PROBLEM
If a line in the entries contains the word "RESET", list it.

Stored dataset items
********

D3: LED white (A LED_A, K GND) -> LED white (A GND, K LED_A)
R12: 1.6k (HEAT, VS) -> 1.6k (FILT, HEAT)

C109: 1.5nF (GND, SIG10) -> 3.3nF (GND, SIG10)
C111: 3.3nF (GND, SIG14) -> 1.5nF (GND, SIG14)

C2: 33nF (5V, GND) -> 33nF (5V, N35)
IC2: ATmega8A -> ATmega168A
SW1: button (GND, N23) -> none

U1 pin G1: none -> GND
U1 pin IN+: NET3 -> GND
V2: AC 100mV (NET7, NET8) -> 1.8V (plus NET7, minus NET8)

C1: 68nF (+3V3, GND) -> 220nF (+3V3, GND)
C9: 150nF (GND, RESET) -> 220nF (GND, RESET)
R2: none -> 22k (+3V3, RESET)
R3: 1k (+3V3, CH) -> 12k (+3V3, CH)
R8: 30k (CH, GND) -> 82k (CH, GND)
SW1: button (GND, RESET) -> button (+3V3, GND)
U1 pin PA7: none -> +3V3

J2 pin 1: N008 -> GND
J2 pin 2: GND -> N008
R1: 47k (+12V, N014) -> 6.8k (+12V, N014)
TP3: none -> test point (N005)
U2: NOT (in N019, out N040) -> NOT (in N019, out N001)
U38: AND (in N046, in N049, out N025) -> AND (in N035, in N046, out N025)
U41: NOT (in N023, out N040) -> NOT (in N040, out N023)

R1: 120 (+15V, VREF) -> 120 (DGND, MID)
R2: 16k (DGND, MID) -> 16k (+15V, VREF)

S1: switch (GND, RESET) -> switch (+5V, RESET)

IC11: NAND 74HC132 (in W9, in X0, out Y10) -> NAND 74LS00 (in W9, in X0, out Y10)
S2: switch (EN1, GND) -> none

********

ANSWER TO THIS EXERCISE
C9: 150nF (GND, RESET) -> 220nF (GND, RESET)
R2: none -> 22k (+3V3, RESET)
SW1: button (GND, RESET) -> button (+3V3, GND)
S1: switch (GND, RESET) -> switch (+5V, RESET)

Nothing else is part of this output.